Work item
Could you set down exactly the lines in the records below between the line holding "camera: 60 degrees right, 10 degrees up" and the line holding "(696, 499) = (298, 447): none -> purple can", inclusive?
#####
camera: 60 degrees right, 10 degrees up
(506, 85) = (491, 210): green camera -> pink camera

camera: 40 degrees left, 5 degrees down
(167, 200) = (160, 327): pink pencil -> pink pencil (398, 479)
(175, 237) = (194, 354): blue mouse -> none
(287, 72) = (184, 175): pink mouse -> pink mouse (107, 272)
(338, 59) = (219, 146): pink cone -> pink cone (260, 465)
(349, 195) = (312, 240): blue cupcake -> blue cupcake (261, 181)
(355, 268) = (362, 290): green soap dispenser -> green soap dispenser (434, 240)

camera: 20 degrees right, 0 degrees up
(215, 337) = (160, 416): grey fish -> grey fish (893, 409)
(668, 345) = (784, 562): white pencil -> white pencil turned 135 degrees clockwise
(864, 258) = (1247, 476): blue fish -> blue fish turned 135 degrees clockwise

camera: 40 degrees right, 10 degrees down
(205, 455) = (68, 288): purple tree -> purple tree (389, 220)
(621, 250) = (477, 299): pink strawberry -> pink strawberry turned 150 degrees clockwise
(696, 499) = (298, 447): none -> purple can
#####
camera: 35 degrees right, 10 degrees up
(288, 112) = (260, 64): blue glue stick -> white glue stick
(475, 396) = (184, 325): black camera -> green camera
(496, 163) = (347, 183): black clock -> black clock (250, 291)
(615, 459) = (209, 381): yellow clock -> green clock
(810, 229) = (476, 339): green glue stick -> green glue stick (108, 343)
#####
Expected answer
camera: 60 degrees right, 10 degrees up
(506, 85) = (491, 210): green camera -> pink camera

camera: 40 degrees left, 5 degrees down
(167, 200) = (160, 327): pink pencil -> pink pencil (398, 479)
(175, 237) = (194, 354): blue mouse -> none
(287, 72) = (184, 175): pink mouse -> pink mouse (107, 272)
(338, 59) = (219, 146): pink cone -> pink cone (260, 465)
(349, 195) = (312, 240): blue cupcake -> blue cupcake (261, 181)
(355, 268) = (362, 290): green soap dispenser -> green soap dispenser (434, 240)

camera: 20 degrees right, 0 degrees up
(215, 337) = (160, 416): grey fish -> grey fish (893, 409)
(668, 345) = (784, 562): white pencil -> white pencil turned 135 degrees clockwise
(864, 258) = (1247, 476): blue fish -> blue fish turned 135 degrees clockwise

camera: 40 degrees right, 10 degrees down
(205, 455) = (68, 288): purple tree -> purple tree (389, 220)
(621, 250) = (477, 299): pink strawberry -> pink strawberry turned 150 degrees clockwise
(696, 499) = (298, 447): none -> purple can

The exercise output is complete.